EXERCISE:
Reproduce exactly the line with "red plate: 6 -> 8" and every line that follows it below, up to and including the last one. Do not include pictures or anything else.
RECORD EXCERPTS Start Marker
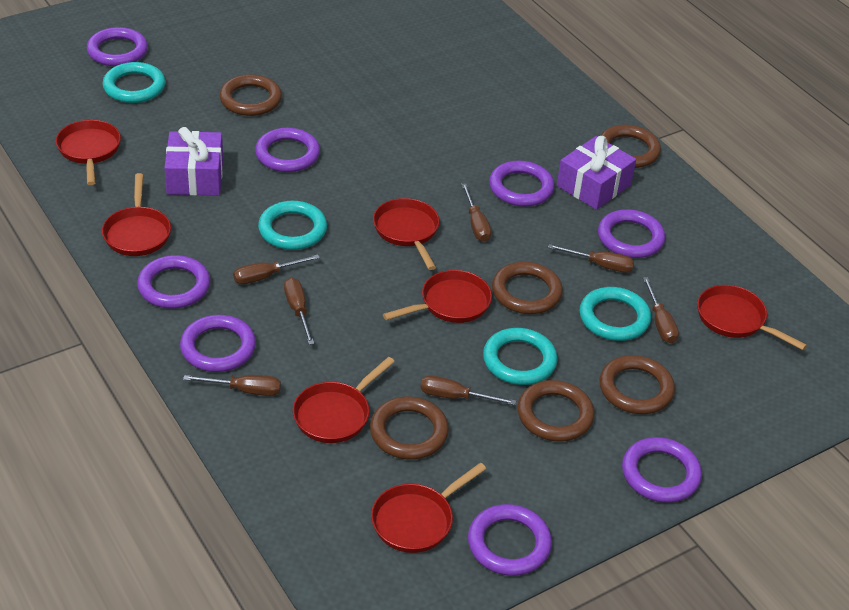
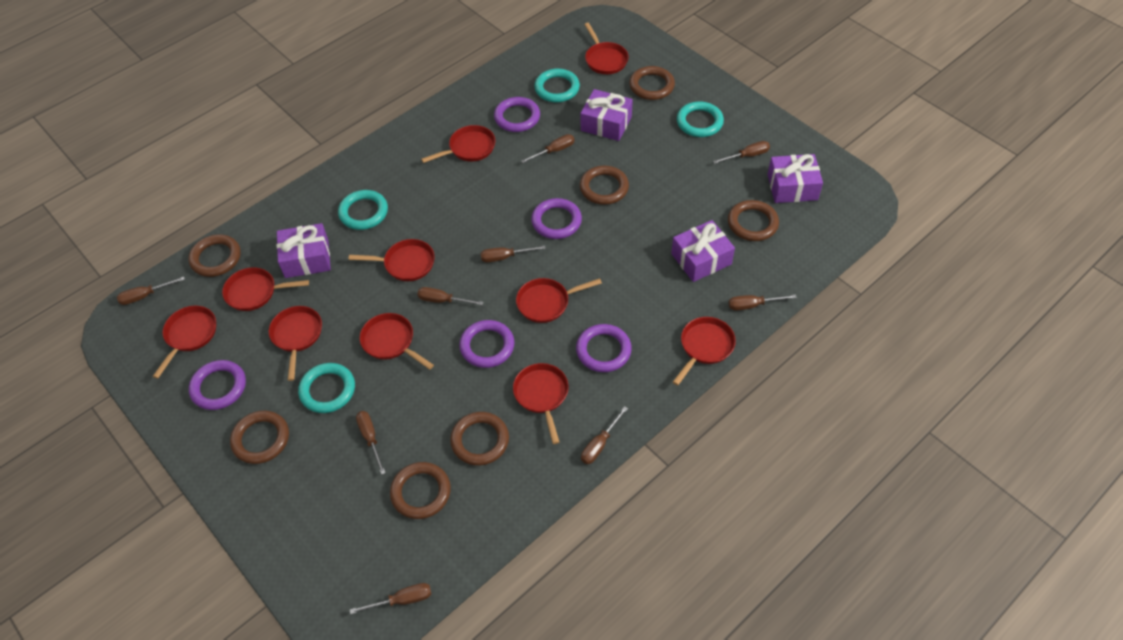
brown ring: 6 -> 7
brown screwdriver: 7 -> 9
purple gift: 2 -> 4
purple ring: 8 -> 5
red pan: 7 -> 10

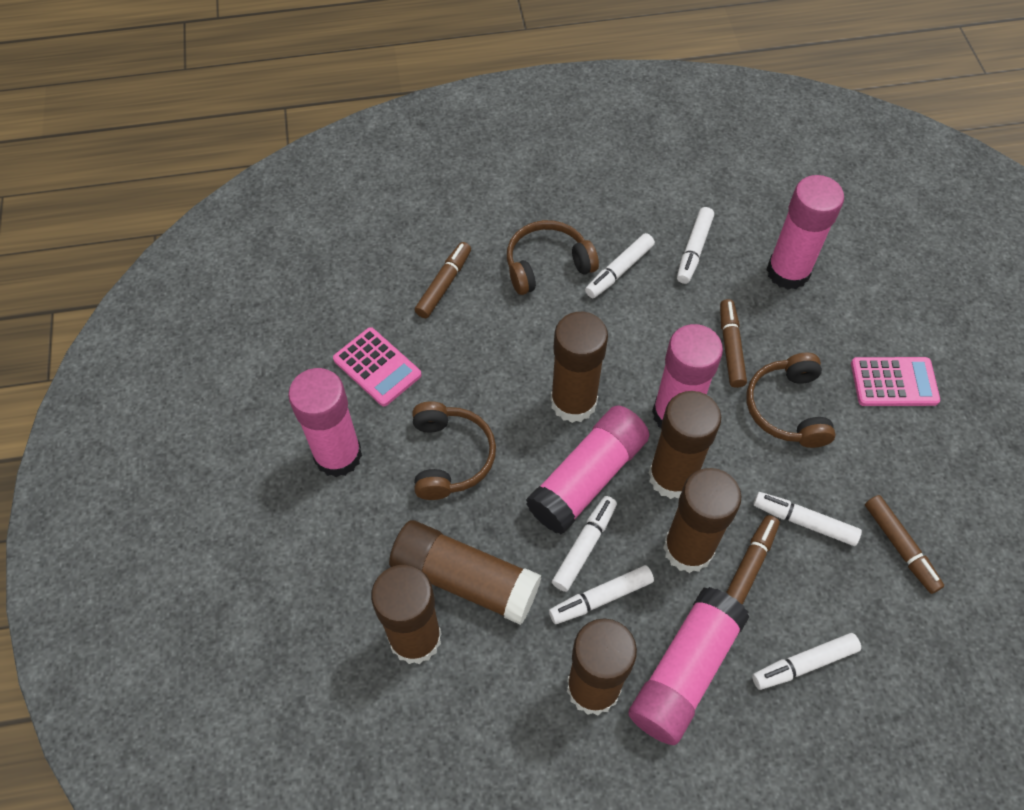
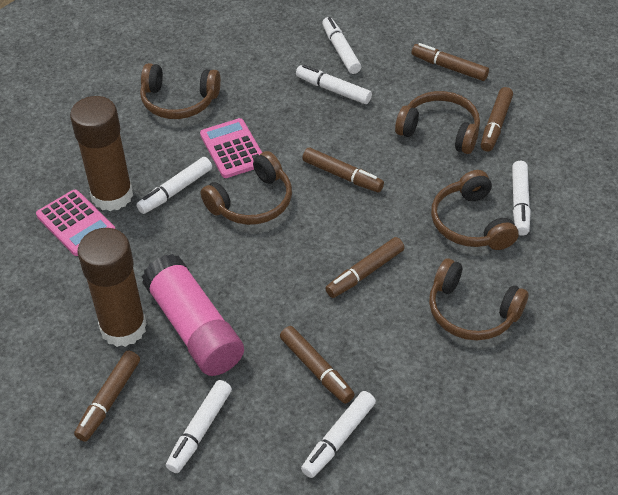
brown glue stick: 6 -> 2
brown headphones: 3 -> 5
brown marker: 4 -> 6
pink glue stick: 5 -> 1

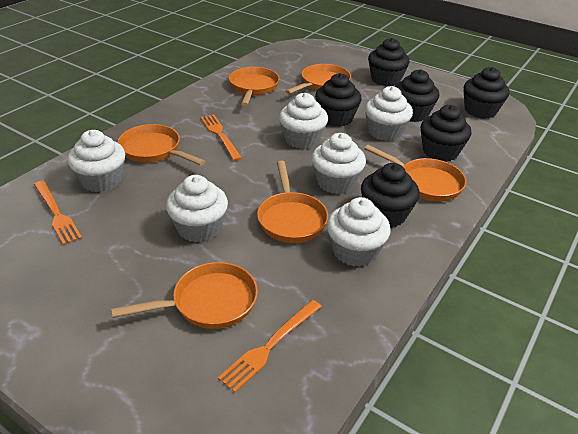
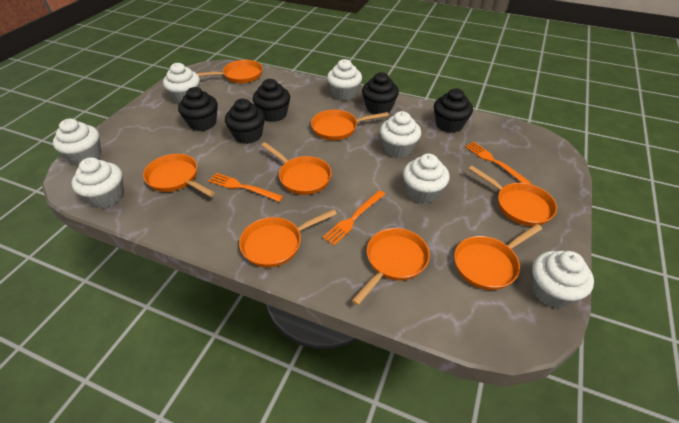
black cupcake: 6 -> 5
orange pan: 6 -> 8
white cupcake: 6 -> 7

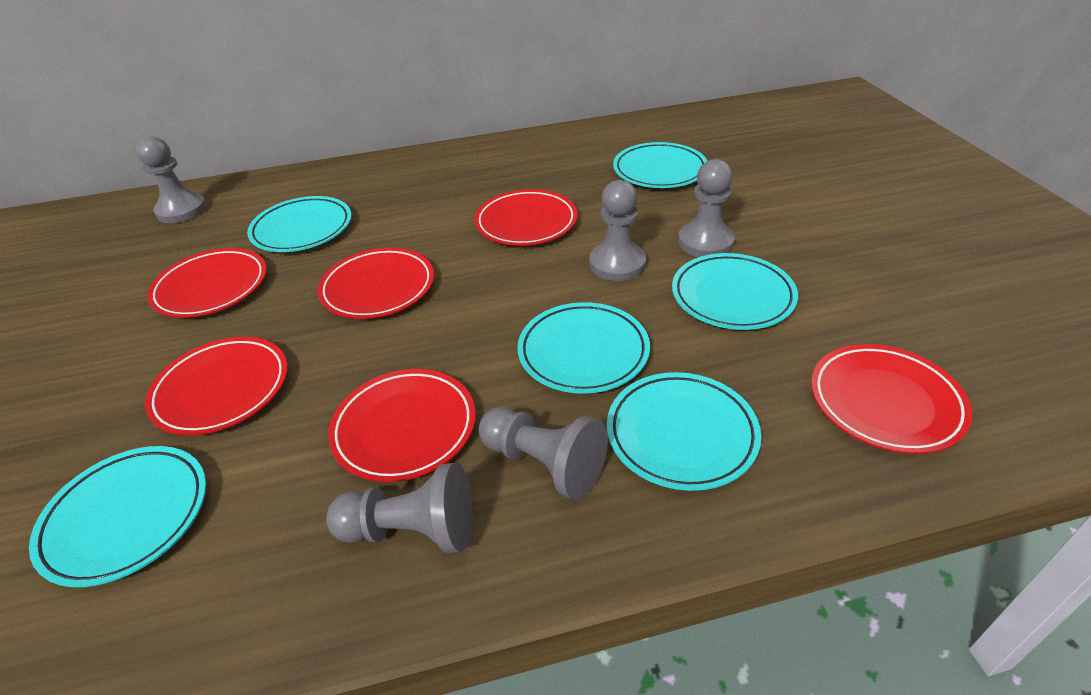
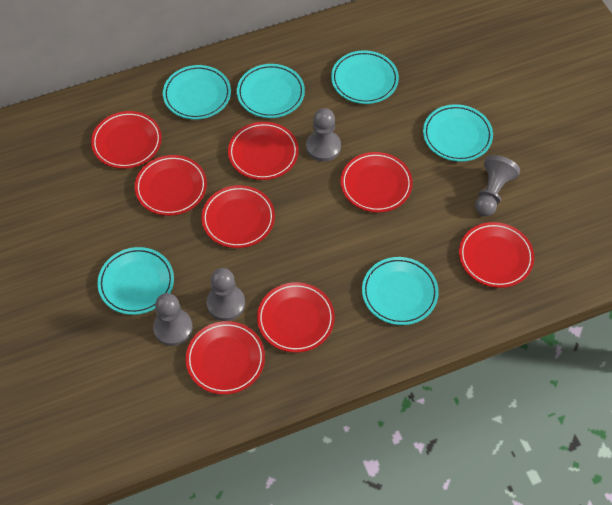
grey pawn: 5 -> 4
red plate: 6 -> 8

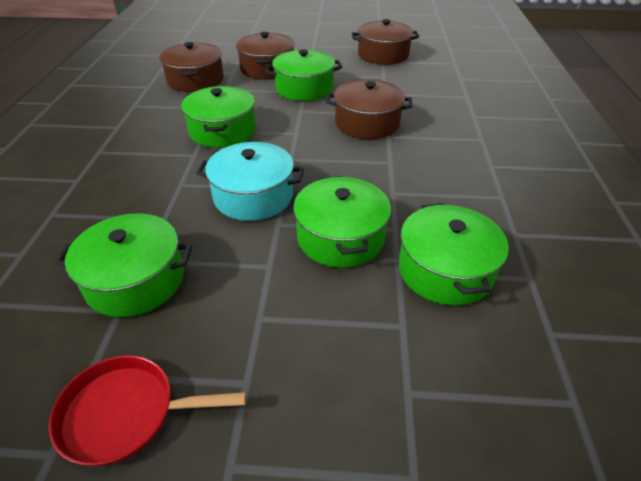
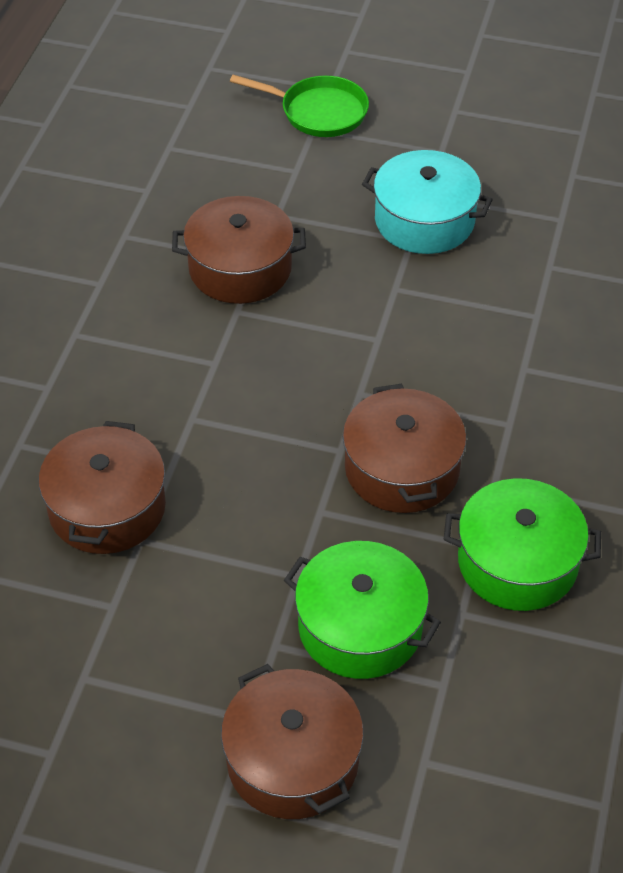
green pan: 0 -> 1
green pot: 5 -> 2
red pan: 1 -> 0

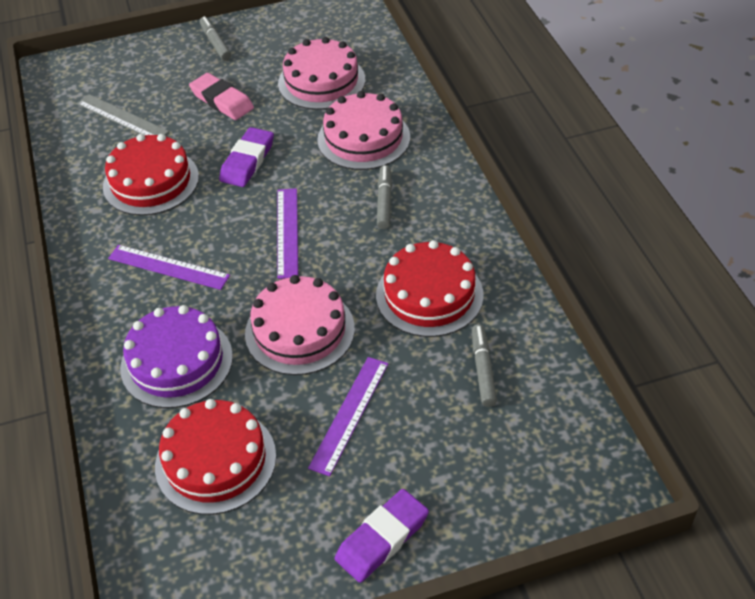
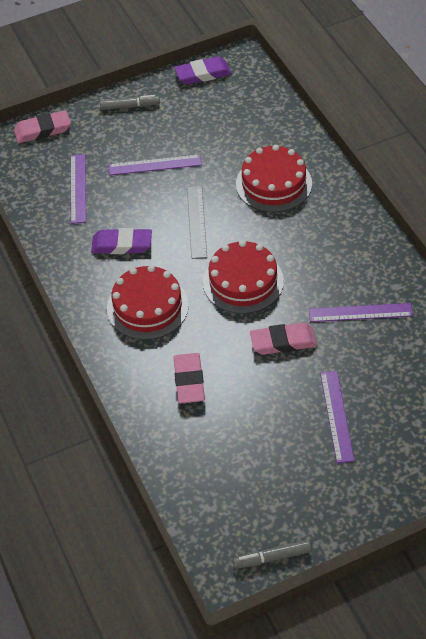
grey marker: 3 -> 2
pink cake: 3 -> 0
pink eraser: 1 -> 3
purple cake: 1 -> 0
purple ruler: 3 -> 4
RECORD EXCERPTS End Marker
WRITTEN ANSWER:
red plate: 6 -> 8

green pan: 0 -> 1
green pot: 5 -> 2
red pan: 1 -> 0

grey marker: 3 -> 2
pink cake: 3 -> 0
pink eraser: 1 -> 3
purple cake: 1 -> 0
purple ruler: 3 -> 4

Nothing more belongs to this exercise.